# TASK ITEM:
Both the line with "U6: 74HC4017 -> CD4017" and the line with "R106: 62 (n3, n11) -> 62 (VA, n3)" in the records below must appear in the output, along with every line between them, exactly and with nothing added.

# MATERIAL FOR THE TASK:

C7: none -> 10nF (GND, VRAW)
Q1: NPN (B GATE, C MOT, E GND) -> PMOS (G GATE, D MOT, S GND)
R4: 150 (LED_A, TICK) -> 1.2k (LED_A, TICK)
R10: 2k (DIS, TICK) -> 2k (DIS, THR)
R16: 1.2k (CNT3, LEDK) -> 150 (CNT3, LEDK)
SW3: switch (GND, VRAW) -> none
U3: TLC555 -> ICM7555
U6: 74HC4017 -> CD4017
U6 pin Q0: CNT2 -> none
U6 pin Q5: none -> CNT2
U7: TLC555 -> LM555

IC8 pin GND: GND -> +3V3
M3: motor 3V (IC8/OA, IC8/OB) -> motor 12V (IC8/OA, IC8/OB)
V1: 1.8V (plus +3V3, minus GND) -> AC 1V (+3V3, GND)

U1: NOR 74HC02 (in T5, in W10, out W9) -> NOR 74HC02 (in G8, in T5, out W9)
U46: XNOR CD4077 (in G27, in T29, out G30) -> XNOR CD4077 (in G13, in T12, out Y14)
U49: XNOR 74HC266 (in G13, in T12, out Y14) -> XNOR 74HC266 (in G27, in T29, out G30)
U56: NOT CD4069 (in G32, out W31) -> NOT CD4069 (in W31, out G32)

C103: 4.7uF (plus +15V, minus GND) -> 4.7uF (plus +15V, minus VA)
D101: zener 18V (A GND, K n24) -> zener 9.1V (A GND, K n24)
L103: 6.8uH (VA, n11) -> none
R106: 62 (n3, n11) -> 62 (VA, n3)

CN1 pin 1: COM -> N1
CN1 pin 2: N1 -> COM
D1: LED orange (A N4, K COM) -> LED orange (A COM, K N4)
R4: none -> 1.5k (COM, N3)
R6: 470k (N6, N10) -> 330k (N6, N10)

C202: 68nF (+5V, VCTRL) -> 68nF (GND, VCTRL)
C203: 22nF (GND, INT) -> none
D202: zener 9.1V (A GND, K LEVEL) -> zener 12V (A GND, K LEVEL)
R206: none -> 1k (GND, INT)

# ANSWER TO THE EXERCISE:
U6: 74HC4017 -> CD4017
U6 pin Q0: CNT2 -> none
U6 pin Q5: none -> CNT2
U7: TLC555 -> LM555

IC8 pin GND: GND -> +3V3
M3: motor 3V (IC8/OA, IC8/OB) -> motor 12V (IC8/OA, IC8/OB)
V1: 1.8V (plus +3V3, minus GND) -> AC 1V (+3V3, GND)

U1: NOR 74HC02 (in T5, in W10, out W9) -> NOR 74HC02 (in G8, in T5, out W9)
U46: XNOR CD4077 (in G27, in T29, out G30) -> XNOR CD4077 (in G13, in T12, out Y14)
U49: XNOR 74HC266 (in G13, in T12, out Y14) -> XNOR 74HC266 (in G27, in T29, out G30)
U56: NOT CD4069 (in G32, out W31) -> NOT CD4069 (in W31, out G32)

C103: 4.7uF (plus +15V, minus GND) -> 4.7uF (plus +15V, minus VA)
D101: zener 18V (A GND, K n24) -> zener 9.1V (A GND, K n24)
L103: 6.8uH (VA, n11) -> none
R106: 62 (n3, n11) -> 62 (VA, n3)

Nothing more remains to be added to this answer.